• [Source data]:

------

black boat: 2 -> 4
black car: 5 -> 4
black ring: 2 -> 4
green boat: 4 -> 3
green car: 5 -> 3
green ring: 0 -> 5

------

• [Task objective]: Your job is to retype all of the material exactly.

• [Exercise solution]:
black boat: 2 -> 4
black car: 5 -> 4
black ring: 2 -> 4
green boat: 4 -> 3
green car: 5 -> 3
green ring: 0 -> 5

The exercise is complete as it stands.